▸ **Stored entries**:
== == ==

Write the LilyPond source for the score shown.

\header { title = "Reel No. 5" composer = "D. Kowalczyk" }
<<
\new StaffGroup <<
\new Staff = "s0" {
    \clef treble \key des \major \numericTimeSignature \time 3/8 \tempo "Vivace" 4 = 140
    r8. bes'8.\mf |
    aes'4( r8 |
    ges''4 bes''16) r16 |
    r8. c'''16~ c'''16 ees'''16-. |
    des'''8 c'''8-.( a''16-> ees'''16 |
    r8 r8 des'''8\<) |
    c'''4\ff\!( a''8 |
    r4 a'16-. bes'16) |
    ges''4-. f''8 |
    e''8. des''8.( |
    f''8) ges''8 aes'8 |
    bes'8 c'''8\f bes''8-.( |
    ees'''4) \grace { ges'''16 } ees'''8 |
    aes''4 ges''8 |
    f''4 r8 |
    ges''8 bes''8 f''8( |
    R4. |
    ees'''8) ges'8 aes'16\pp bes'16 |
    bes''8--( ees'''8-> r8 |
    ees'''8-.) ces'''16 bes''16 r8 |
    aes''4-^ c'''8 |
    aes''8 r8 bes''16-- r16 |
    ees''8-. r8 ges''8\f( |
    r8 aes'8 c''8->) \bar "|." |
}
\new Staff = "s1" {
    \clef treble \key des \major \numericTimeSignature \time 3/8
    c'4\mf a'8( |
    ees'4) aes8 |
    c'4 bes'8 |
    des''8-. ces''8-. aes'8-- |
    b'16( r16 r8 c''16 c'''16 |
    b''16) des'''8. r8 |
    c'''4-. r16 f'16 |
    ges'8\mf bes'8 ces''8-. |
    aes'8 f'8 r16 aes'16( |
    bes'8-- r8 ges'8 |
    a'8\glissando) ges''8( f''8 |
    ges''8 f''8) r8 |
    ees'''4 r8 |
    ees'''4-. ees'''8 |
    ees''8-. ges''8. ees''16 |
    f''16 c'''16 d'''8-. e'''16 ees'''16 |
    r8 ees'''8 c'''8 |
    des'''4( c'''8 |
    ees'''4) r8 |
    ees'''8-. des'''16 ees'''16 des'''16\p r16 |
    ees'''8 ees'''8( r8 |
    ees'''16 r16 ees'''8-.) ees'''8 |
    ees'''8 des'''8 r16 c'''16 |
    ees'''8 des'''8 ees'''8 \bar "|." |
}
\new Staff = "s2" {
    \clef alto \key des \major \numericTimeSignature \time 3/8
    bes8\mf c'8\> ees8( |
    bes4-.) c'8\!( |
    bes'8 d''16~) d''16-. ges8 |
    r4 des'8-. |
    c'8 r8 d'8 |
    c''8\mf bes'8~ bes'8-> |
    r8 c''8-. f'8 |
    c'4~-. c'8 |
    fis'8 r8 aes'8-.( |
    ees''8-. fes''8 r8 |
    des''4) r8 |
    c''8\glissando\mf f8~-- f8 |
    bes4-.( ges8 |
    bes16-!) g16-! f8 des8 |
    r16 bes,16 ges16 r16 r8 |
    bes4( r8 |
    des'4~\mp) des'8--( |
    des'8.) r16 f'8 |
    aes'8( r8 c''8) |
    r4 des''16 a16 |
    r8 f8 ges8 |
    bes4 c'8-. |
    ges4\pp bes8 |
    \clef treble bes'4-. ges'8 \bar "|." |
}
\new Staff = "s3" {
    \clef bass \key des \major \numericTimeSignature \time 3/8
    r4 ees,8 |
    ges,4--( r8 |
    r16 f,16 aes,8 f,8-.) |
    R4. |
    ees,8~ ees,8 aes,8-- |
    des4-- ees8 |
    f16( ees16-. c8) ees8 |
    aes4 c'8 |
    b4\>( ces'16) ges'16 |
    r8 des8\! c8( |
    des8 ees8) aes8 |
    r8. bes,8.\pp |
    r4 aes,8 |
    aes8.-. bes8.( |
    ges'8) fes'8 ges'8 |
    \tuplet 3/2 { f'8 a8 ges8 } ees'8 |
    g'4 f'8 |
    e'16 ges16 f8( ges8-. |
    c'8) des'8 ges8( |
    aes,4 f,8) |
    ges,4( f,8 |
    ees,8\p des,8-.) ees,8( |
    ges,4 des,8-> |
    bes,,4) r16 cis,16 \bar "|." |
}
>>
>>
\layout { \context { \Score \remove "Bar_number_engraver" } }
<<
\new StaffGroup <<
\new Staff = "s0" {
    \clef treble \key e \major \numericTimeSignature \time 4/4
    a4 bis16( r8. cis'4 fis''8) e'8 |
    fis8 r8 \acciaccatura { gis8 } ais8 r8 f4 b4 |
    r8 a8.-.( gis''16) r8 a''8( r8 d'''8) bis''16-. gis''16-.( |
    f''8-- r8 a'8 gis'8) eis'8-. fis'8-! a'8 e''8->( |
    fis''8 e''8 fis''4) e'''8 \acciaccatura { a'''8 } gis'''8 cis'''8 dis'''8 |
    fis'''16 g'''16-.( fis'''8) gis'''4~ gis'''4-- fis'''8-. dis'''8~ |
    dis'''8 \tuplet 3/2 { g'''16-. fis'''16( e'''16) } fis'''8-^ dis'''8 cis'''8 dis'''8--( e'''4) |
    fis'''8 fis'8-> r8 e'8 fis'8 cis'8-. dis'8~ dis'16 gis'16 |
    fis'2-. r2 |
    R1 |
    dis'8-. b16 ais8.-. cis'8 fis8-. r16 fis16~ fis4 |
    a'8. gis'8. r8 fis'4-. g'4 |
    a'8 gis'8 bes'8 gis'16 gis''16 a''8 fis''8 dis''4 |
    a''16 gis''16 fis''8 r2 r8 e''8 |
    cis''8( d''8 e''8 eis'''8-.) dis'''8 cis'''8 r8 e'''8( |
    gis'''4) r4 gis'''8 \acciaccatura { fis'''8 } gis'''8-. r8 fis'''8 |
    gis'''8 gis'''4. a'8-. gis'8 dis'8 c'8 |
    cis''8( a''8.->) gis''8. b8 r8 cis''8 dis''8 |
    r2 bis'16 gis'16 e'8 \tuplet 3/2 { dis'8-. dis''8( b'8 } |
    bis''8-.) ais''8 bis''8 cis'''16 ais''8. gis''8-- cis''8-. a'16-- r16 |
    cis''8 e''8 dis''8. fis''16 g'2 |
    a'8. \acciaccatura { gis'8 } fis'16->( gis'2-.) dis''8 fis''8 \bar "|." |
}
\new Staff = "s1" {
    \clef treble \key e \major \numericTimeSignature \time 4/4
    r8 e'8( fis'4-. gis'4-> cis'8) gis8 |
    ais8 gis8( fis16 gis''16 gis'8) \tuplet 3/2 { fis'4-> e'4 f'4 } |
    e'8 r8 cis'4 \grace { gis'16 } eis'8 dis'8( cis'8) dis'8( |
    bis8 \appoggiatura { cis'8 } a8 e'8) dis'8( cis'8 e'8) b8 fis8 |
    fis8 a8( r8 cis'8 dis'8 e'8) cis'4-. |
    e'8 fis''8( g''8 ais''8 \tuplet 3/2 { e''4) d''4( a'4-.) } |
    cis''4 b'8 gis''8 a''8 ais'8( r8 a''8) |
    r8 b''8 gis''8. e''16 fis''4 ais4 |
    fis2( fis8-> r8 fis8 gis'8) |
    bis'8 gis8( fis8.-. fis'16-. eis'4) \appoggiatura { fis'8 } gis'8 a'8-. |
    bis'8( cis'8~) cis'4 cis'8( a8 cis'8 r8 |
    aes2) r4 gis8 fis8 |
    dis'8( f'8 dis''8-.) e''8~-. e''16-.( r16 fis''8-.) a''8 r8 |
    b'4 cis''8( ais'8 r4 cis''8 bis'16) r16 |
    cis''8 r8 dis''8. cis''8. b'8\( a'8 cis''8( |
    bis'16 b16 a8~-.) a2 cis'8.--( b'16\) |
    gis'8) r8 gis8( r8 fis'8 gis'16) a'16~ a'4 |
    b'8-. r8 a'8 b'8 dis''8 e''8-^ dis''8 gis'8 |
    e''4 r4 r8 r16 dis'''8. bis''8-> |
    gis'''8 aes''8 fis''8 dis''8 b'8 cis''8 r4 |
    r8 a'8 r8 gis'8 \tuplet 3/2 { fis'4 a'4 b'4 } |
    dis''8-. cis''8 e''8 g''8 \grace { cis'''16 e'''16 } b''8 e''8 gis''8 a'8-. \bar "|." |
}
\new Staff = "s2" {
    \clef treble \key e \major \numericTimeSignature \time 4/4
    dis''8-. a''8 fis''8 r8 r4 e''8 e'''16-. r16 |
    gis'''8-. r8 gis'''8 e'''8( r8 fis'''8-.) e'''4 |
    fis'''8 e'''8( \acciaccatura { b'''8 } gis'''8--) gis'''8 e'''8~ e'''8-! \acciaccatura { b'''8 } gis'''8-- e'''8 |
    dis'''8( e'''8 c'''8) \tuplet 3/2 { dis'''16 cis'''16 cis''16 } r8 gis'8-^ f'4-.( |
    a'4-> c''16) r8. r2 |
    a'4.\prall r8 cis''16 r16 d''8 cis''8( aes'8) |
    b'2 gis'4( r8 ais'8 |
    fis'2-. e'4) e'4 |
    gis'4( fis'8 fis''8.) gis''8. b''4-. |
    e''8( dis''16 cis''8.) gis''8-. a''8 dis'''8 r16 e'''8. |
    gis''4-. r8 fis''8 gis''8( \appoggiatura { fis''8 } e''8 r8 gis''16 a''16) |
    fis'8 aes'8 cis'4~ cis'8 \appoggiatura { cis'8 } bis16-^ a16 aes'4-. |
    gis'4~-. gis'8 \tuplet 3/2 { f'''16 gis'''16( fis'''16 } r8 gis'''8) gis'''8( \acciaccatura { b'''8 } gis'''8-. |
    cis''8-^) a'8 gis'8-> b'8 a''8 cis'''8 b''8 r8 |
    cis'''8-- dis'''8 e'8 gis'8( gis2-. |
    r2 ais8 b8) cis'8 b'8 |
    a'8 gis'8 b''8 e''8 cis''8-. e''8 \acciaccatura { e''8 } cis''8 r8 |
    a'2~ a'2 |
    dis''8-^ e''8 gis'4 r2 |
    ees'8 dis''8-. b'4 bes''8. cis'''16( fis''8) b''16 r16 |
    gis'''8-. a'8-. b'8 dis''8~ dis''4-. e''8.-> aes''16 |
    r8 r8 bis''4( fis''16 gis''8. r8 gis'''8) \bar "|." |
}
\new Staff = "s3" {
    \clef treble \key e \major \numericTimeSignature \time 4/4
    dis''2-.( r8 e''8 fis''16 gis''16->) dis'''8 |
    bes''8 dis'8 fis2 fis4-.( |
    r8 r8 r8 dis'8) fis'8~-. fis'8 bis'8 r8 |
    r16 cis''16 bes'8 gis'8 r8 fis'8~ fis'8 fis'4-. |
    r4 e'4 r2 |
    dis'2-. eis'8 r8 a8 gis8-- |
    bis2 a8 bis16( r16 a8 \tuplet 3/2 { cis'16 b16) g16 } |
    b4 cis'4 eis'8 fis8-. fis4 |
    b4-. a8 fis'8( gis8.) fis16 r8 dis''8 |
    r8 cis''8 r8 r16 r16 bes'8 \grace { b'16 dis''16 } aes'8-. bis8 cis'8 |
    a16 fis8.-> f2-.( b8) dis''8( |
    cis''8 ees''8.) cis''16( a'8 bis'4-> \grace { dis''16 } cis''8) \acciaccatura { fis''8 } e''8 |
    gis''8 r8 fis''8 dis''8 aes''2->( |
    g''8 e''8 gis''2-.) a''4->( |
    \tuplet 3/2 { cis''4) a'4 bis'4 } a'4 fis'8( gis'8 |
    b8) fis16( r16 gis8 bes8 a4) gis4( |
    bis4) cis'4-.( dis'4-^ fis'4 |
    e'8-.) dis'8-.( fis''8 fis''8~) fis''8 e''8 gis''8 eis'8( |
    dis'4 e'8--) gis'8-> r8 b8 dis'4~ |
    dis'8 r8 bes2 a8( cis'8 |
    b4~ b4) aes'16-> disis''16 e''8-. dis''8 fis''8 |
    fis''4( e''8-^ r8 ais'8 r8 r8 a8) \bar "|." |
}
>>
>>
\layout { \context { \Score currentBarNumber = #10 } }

== == ==

▸ **Prompt**: Find every line in the material that contains the string "tuplet" and copy each one. Matches must have the same case.

▸ **Final answer**:
    \tuplet 3/2 { f'8 a8 ges8 } ees'8 |
    dis'''8 \tuplet 3/2 { g'''16-. fis'''16( e'''16) } fis'''8-^ dis'''8 cis'''8 dis'''8--( e'''4) |
    r2 bis'16 gis'16 e'8 \tuplet 3/2 { dis'8-. dis''8( b'8 } |
    ais8 gis8( fis16 gis''16 gis'8) \tuplet 3/2 { fis'4-> e'4 f'4 } |
    e'8 fis''8( g''8 ais''8 \tuplet 3/2 { e''4) d''4( a'4-.) } |
    r8 a'8 r8 gis'8 \tuplet 3/2 { fis'4 a'4 b'4 } |
    dis'''8( e'''8 c'''8) \tuplet 3/2 { dis'''16 cis'''16 cis''16 } r8 gis'8-^ f'4-.( |
    gis'4~-. gis'8 \tuplet 3/2 { f'''16 gis'''16( fis'''16 } r8 gis'''8) gis'''8( \acciaccatura { b'''8 } gis'''8-. |
    bis2 a8 bis16( r16 a8 \tuplet 3/2 { cis'16 b16) g16 } |
    \tuplet 3/2 { cis''4) a'4 bis'4 } a'4 fis'8( gis'8 |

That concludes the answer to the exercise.